WHAT IS REQUIRED: Beginning with the first line of the entries below, quote each line until you reach and include the line with "brown brick D4:E5 level 2 -> none".

Dataset items
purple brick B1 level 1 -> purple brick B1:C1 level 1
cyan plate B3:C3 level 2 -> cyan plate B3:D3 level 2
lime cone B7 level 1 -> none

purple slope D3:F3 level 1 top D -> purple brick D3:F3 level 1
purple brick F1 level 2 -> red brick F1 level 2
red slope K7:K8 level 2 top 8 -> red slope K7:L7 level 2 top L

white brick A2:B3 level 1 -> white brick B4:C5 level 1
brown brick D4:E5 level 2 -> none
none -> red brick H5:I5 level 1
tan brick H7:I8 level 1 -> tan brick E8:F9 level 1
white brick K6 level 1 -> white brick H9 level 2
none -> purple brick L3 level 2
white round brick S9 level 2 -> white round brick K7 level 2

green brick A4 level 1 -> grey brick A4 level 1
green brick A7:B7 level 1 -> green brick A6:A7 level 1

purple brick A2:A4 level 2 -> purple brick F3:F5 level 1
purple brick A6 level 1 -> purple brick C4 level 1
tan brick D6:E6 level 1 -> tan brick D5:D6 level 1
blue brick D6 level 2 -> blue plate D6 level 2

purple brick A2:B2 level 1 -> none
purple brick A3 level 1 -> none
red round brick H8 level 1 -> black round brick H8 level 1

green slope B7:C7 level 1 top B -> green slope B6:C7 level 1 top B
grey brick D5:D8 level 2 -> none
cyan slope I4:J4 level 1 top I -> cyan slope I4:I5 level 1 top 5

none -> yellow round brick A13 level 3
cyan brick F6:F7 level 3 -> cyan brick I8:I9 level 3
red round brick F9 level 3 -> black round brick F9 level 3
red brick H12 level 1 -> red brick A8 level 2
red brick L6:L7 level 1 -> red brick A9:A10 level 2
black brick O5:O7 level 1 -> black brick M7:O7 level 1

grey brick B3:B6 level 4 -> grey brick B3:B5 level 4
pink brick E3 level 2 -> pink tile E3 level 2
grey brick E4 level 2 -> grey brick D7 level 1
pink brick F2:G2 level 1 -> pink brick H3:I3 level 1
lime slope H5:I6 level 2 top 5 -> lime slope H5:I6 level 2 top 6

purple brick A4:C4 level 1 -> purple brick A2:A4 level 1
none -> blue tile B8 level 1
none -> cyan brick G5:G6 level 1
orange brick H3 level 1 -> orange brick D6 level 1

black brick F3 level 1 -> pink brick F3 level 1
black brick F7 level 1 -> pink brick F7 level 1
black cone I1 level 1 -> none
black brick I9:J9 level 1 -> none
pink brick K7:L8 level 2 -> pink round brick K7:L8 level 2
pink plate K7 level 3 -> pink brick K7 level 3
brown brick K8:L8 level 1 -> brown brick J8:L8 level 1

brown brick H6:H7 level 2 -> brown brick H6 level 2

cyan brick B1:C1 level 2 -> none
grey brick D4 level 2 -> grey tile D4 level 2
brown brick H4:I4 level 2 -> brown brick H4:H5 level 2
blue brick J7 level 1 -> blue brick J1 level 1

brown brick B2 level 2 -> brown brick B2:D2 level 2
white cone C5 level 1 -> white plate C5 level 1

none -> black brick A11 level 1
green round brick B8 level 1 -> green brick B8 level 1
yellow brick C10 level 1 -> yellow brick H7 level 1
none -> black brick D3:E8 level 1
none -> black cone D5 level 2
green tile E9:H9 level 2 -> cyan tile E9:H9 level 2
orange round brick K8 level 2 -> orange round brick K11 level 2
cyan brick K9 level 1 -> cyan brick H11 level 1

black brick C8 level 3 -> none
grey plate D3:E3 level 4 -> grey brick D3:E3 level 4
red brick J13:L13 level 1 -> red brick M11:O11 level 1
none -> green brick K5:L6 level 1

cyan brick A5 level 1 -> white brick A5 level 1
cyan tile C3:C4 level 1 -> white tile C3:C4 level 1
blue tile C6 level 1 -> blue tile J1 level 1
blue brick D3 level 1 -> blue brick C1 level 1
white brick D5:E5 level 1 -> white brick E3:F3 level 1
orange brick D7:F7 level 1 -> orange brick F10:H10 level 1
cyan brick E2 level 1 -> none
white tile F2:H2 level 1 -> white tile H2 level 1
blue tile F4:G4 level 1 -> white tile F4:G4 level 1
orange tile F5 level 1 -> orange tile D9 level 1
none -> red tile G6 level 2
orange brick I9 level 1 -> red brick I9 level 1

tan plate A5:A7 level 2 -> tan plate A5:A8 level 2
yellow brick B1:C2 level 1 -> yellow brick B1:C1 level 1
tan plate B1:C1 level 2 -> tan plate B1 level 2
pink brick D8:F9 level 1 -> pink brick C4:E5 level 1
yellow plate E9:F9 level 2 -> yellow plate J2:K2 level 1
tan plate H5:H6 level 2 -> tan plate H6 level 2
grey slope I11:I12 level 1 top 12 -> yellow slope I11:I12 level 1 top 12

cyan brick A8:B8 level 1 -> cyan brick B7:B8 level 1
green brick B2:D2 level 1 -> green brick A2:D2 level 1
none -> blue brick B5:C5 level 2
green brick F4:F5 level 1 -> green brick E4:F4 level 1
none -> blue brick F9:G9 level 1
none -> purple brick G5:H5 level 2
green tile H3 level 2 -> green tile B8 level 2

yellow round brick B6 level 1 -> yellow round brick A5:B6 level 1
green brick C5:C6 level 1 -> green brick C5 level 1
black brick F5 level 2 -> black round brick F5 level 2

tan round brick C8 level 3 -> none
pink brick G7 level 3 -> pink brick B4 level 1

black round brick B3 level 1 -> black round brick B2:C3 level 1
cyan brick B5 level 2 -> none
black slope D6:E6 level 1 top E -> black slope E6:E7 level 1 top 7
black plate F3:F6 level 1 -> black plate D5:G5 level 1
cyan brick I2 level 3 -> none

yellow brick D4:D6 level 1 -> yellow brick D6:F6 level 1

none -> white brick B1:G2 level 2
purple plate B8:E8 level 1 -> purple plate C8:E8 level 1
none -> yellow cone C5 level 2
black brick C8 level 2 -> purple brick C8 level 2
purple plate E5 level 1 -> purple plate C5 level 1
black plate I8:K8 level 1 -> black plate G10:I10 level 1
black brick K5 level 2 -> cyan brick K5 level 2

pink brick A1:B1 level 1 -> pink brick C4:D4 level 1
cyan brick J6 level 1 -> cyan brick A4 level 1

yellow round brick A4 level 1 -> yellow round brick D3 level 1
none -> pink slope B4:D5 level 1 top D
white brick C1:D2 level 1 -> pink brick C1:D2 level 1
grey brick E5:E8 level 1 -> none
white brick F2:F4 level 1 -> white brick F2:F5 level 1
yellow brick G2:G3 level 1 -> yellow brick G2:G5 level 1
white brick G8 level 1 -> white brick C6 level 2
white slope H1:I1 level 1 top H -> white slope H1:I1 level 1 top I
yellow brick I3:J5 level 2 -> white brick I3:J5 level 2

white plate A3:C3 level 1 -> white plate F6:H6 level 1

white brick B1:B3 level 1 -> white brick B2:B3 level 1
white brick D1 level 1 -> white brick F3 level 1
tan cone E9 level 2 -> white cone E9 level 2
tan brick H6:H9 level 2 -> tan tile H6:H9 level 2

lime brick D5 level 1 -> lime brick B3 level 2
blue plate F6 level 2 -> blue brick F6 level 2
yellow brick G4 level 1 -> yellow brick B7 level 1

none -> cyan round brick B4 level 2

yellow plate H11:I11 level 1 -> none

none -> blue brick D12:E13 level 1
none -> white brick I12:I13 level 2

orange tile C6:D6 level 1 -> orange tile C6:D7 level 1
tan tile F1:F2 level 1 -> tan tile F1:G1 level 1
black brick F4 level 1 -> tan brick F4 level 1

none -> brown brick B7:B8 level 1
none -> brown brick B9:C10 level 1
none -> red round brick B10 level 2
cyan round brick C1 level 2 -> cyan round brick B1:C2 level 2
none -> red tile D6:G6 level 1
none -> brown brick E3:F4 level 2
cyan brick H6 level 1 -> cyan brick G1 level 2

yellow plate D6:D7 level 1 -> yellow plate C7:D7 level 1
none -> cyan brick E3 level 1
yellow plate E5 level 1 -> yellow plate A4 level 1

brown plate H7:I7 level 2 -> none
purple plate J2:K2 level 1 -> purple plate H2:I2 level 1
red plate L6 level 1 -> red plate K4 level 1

SOLVED EXERCISE:
purple brick B1 level 1 -> purple brick B1:C1 level 1
cyan plate B3:C3 level 2 -> cyan plate B3:D3 level 2
lime cone B7 level 1 -> none

purple slope D3:F3 level 1 top D -> purple brick D3:F3 level 1
purple brick F1 level 2 -> red brick F1 level 2
red slope K7:K8 level 2 top 8 -> red slope K7:L7 level 2 top L

white brick A2:B3 level 1 -> white brick B4:C5 level 1
brown brick D4:E5 level 2 -> none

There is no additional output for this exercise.